SUPPLIED DATA:
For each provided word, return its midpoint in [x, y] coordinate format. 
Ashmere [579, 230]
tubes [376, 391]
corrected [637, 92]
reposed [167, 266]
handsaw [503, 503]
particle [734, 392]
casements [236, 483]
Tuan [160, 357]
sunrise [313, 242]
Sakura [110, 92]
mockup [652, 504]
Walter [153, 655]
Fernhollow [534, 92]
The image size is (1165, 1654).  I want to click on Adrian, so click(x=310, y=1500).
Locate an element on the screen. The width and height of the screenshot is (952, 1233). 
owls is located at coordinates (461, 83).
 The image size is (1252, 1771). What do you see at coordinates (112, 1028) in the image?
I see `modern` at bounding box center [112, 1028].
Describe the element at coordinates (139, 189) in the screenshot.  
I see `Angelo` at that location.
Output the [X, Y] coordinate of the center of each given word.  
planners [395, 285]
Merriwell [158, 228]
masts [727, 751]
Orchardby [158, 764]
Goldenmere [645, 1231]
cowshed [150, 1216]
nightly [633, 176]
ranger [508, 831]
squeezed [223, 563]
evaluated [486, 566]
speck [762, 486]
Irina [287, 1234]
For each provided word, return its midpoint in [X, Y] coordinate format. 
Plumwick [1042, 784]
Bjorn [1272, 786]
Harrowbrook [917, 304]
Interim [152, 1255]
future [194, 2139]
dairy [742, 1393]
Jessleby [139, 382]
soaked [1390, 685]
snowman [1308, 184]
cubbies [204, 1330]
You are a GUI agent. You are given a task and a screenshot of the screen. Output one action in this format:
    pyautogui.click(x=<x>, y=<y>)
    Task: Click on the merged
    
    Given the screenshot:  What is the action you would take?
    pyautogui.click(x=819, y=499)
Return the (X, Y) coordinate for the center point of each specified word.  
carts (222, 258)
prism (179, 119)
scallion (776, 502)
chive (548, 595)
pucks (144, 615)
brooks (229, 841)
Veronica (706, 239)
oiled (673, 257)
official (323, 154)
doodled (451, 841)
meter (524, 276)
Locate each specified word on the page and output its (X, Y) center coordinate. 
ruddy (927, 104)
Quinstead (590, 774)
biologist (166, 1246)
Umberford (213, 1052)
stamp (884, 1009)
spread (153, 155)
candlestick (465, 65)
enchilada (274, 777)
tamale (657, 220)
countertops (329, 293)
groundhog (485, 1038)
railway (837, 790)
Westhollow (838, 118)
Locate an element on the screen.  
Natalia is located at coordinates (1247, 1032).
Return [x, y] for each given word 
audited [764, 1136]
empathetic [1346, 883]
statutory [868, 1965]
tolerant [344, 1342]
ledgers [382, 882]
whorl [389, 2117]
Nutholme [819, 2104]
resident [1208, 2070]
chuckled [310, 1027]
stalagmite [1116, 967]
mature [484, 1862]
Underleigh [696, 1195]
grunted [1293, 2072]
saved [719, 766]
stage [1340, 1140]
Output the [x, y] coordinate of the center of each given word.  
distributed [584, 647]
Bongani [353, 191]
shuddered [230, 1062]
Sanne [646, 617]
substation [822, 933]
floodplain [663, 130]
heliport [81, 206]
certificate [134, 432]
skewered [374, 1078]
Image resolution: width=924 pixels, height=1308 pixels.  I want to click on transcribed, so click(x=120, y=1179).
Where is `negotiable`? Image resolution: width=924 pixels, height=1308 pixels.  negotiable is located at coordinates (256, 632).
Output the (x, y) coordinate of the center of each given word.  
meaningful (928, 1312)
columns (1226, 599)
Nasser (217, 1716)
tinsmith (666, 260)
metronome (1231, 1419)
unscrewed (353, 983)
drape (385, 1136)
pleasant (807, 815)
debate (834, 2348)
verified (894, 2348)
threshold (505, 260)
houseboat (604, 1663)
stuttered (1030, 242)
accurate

WHAT THIS TASK INVOLVES:
Reproduce verbatim the portion of the data above that begins with the line containing "squeezed [223, 563]" and ends with the line containing "skewered [374, 1078]", including both of those lines.

TASK RESPONSE:
squeezed [223, 563]
evaluated [486, 566]
speck [762, 486]
Irina [287, 1234]
For each provided word, return its midpoint in [X, Y] coordinate format. 
Plumwick [1042, 784]
Bjorn [1272, 786]
Harrowbrook [917, 304]
Interim [152, 1255]
future [194, 2139]
dairy [742, 1393]
Jessleby [139, 382]
soaked [1390, 685]
snowman [1308, 184]
cubbies [204, 1330]
You are a GUI agent. You are given a task and a screenshot of the screen. Output one action in this format:
    pyautogui.click(x=<x>, y=<y>)
    Task: Click on the merged
    
    Given the screenshot:  What is the action you would take?
    pyautogui.click(x=819, y=499)
Return the (X, Y) coordinate for the center point of each specified word.  
carts (222, 258)
prism (179, 119)
scallion (776, 502)
chive (548, 595)
pucks (144, 615)
brooks (229, 841)
Veronica (706, 239)
oiled (673, 257)
official (323, 154)
doodled (451, 841)
meter (524, 276)
Locate each specified word on the page and output its (X, Y) center coordinate. 
ruddy (927, 104)
Quinstead (590, 774)
biologist (166, 1246)
Umberford (213, 1052)
stamp (884, 1009)
spread (153, 155)
candlestick (465, 65)
enchilada (274, 777)
tamale (657, 220)
countertops (329, 293)
groundhog (485, 1038)
railway (837, 790)
Westhollow (838, 118)
Locate an element on the screen.  
Natalia is located at coordinates (1247, 1032).
Return [x, y] for each given word 
audited [764, 1136]
empathetic [1346, 883]
statutory [868, 1965]
tolerant [344, 1342]
ledgers [382, 882]
whorl [389, 2117]
Nutholme [819, 2104]
resident [1208, 2070]
chuckled [310, 1027]
stalagmite [1116, 967]
mature [484, 1862]
Underleigh [696, 1195]
grunted [1293, 2072]
saved [719, 766]
stage [1340, 1140]
Output the [x, y] coordinate of the center of each given word.  
distributed [584, 647]
Bongani [353, 191]
shuddered [230, 1062]
Sanne [646, 617]
substation [822, 933]
floodplain [663, 130]
heliport [81, 206]
certificate [134, 432]
skewered [374, 1078]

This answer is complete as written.